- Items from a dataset
────────────────
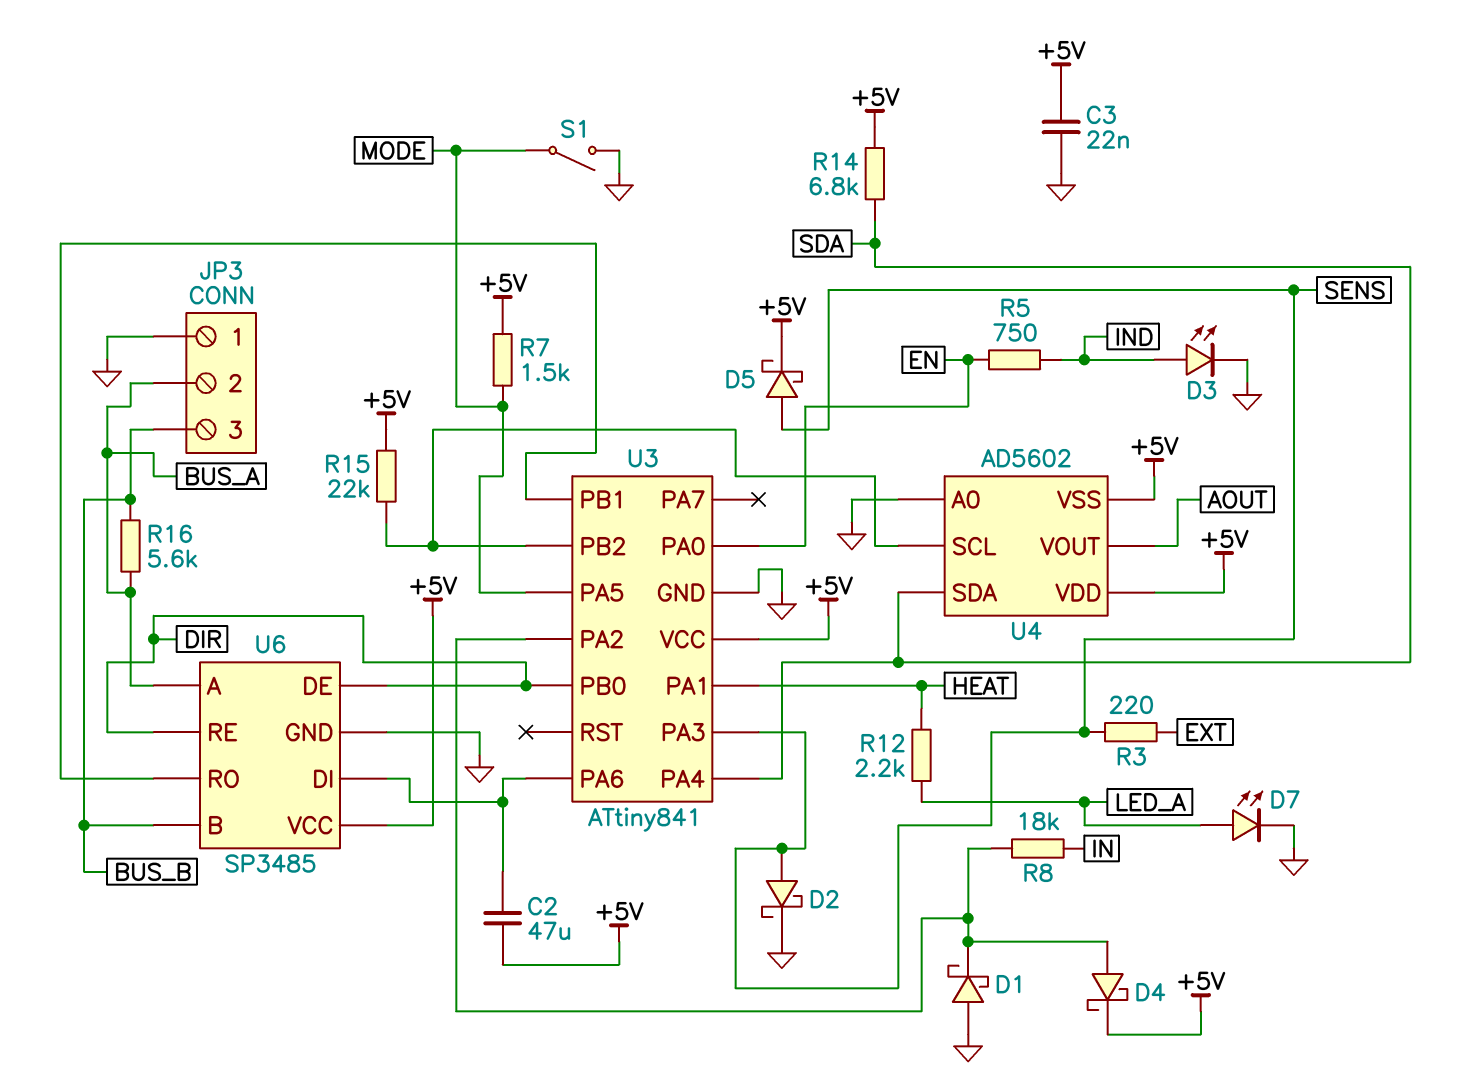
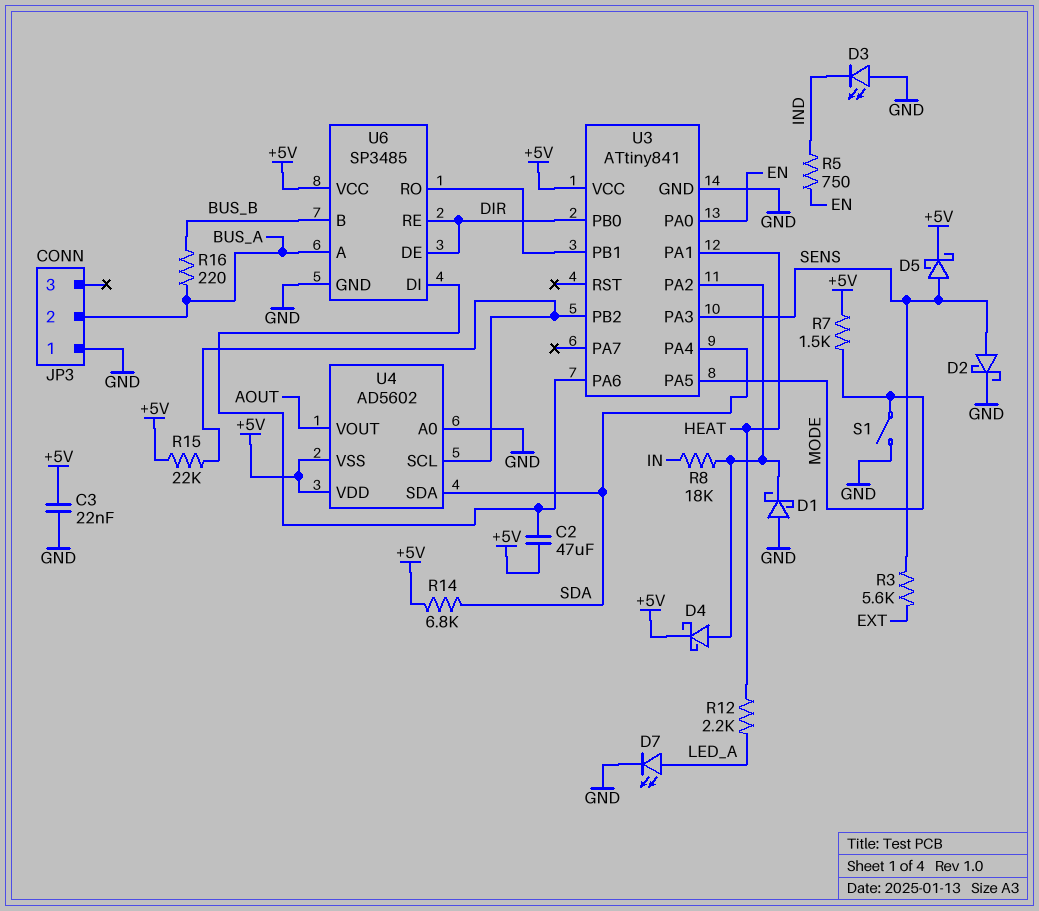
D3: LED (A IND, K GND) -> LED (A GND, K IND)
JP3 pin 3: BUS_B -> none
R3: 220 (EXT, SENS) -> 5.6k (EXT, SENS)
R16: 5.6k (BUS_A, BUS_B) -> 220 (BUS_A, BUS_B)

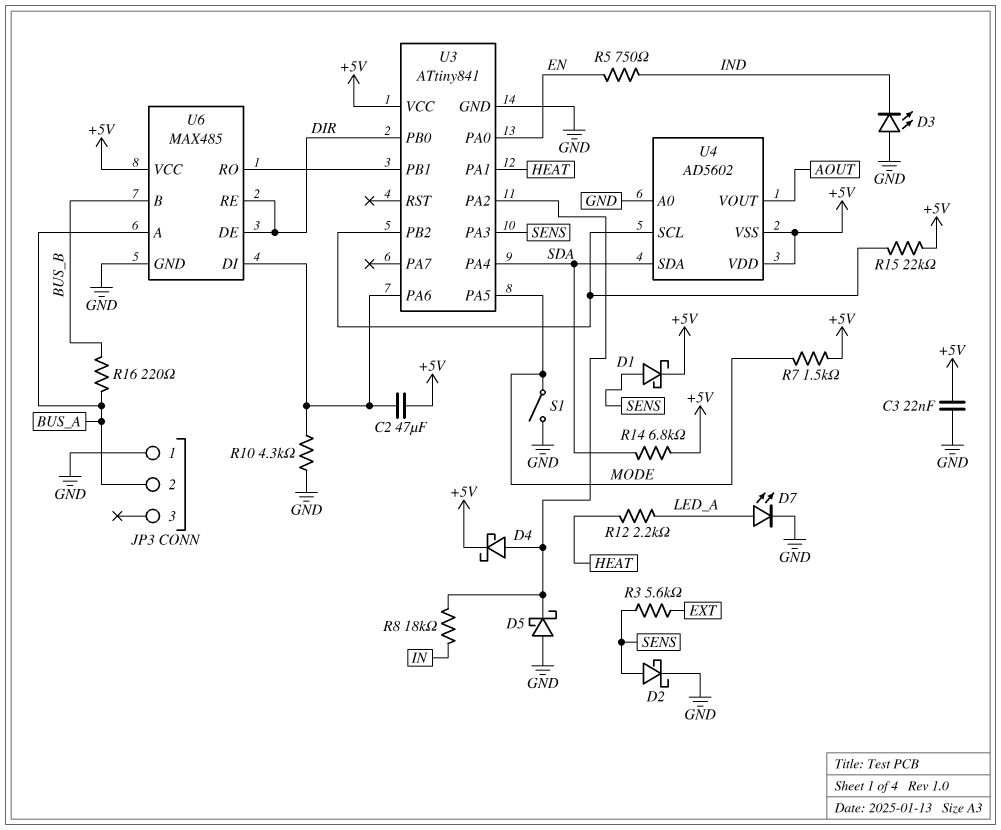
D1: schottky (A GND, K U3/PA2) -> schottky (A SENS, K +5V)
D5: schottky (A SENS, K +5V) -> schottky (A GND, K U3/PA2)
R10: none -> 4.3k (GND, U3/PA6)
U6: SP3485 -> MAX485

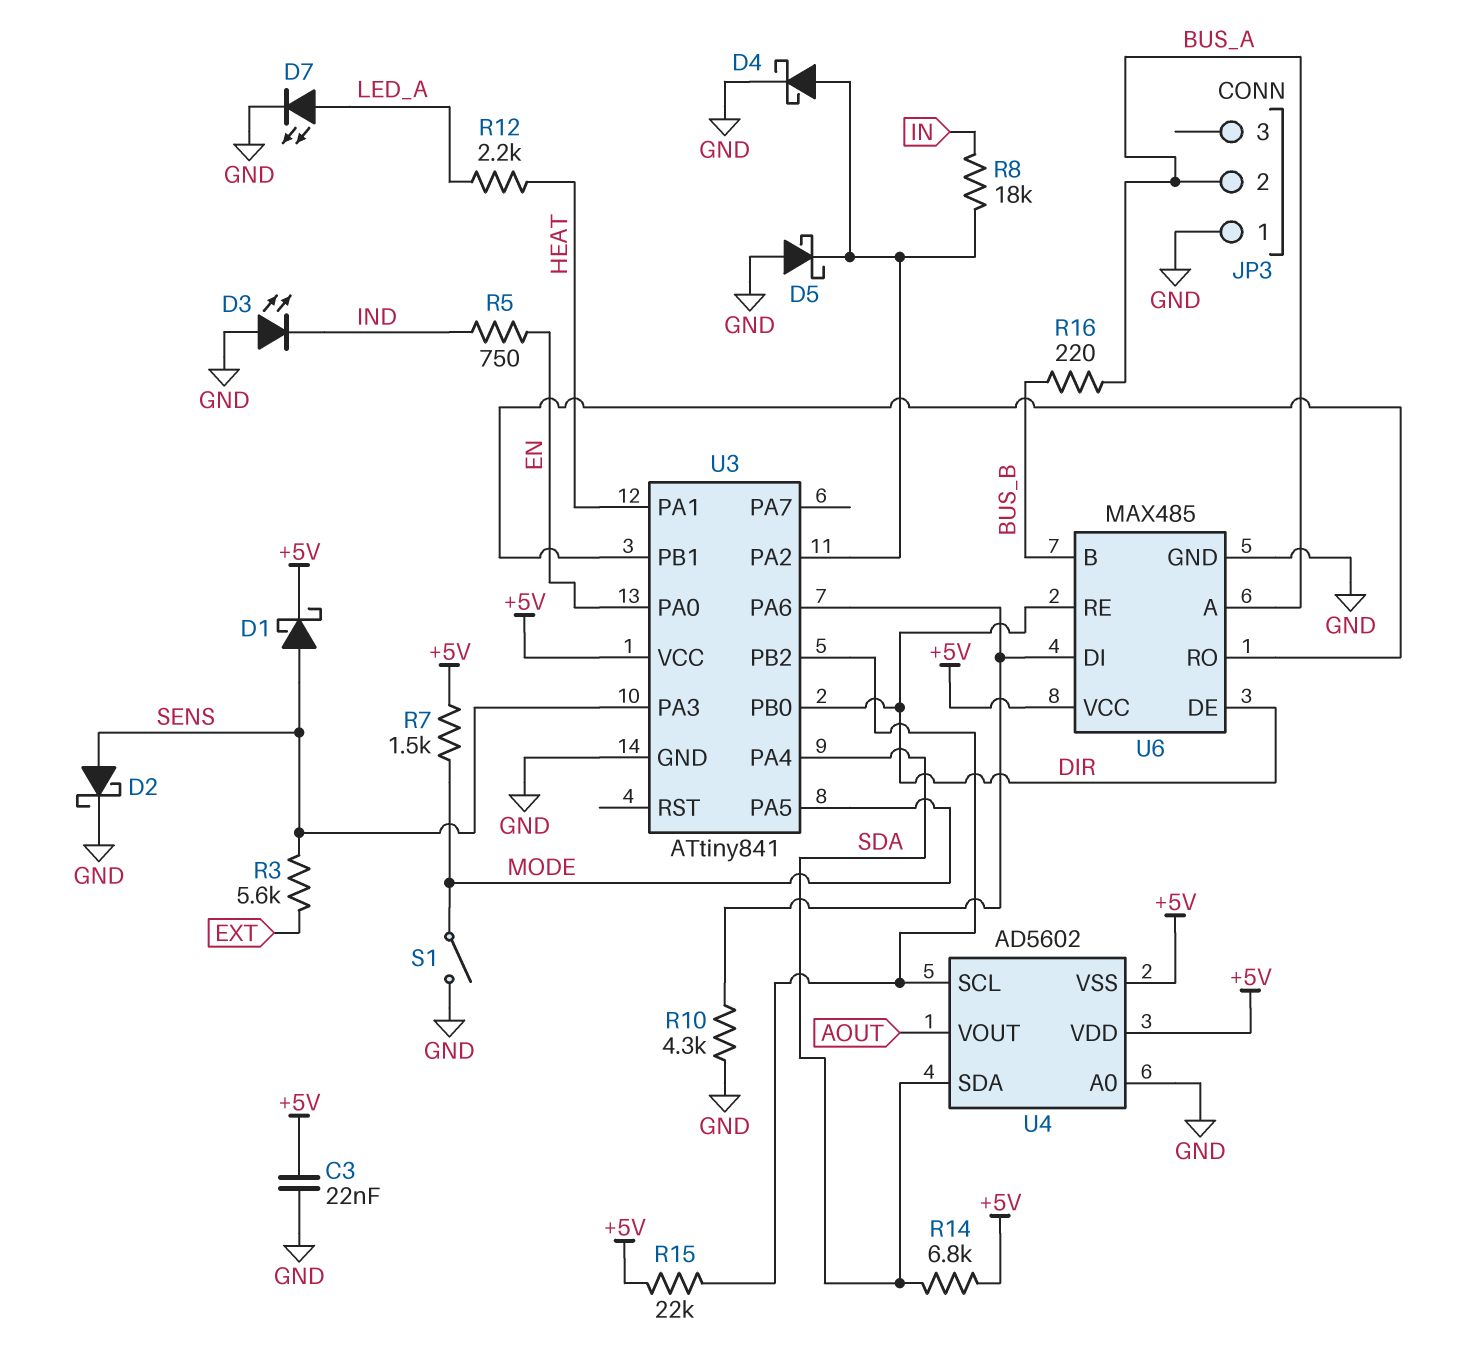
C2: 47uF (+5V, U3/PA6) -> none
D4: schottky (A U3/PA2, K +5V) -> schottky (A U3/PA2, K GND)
────────────────
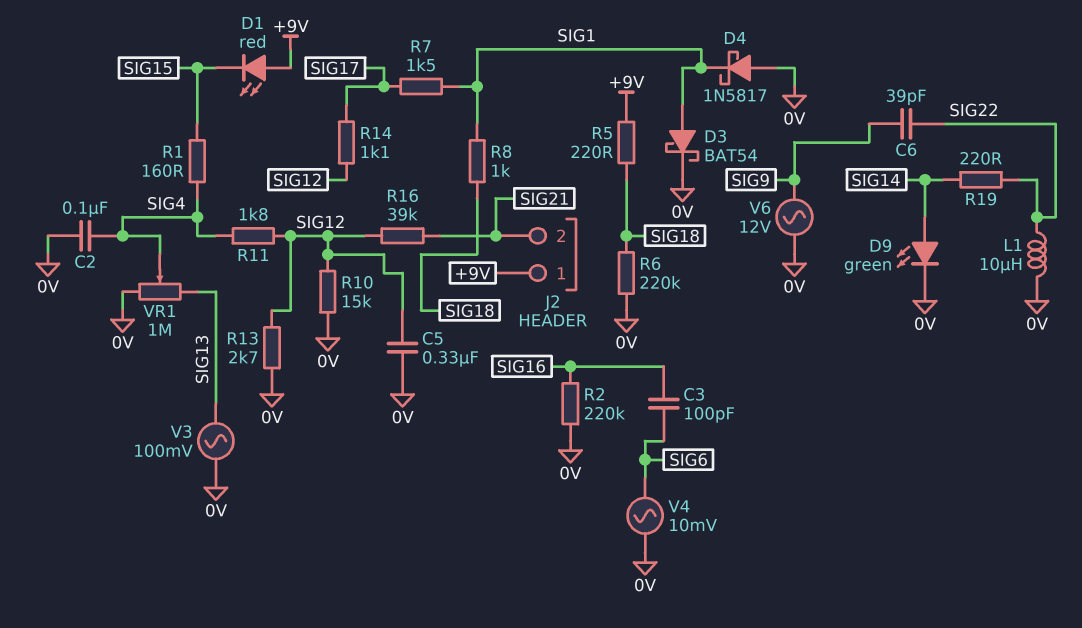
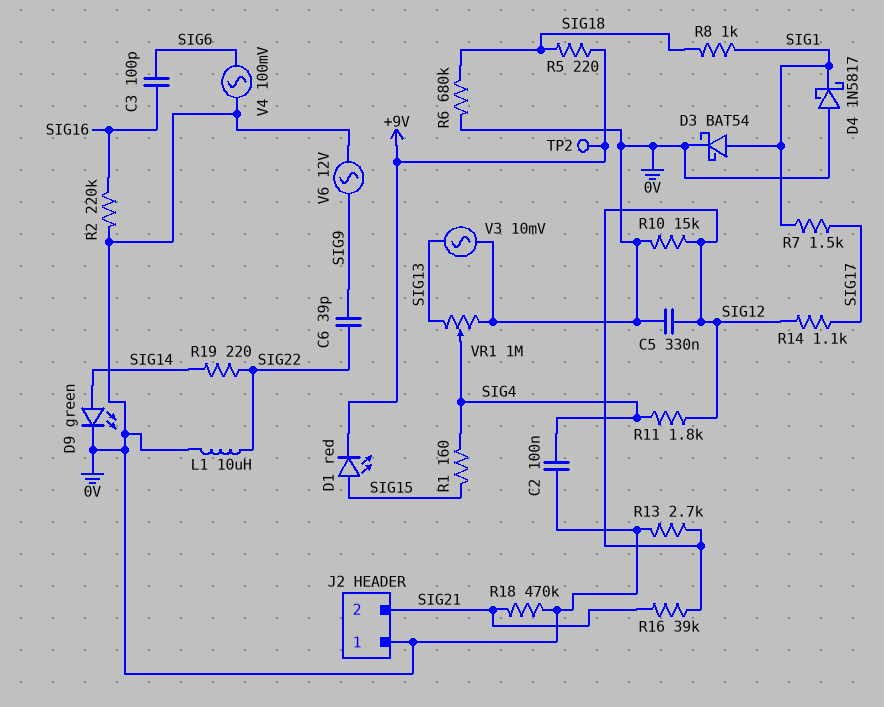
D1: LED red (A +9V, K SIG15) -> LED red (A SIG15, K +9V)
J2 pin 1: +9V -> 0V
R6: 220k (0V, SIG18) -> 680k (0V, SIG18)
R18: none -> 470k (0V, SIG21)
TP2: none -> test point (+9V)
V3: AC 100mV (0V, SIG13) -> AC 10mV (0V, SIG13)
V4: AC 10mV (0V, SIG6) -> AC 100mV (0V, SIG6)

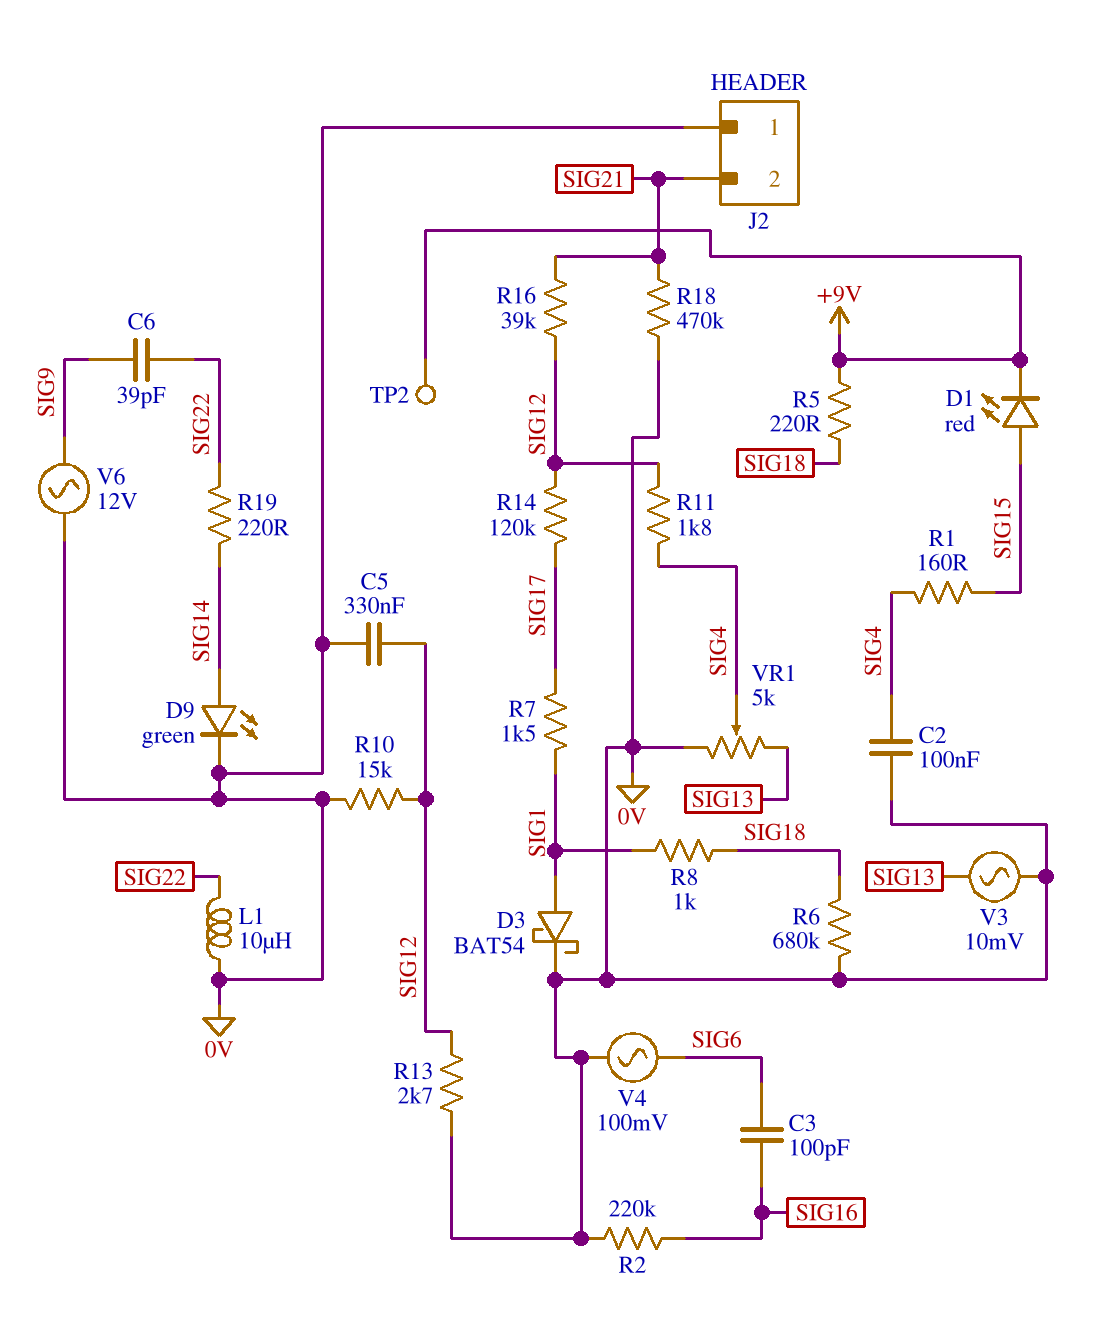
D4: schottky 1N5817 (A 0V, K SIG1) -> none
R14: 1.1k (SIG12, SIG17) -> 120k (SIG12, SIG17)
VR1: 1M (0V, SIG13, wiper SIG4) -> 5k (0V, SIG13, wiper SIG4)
────────────────
- PROBLEM TO SOLVE
Please set down, exactly and with no pictures, the lines in the entries above starting at the one holding "U6: SP3485 -> MAX485" and ending at the one holding "D4: schottky (A", ends included.

- ANSWER FOR THE TASK
U6: SP3485 -> MAX485

C2: 47uF (+5V, U3/PA6) -> none
D4: schottky (A U3/PA2, K +5V) -> schottky (A U3/PA2, K GND)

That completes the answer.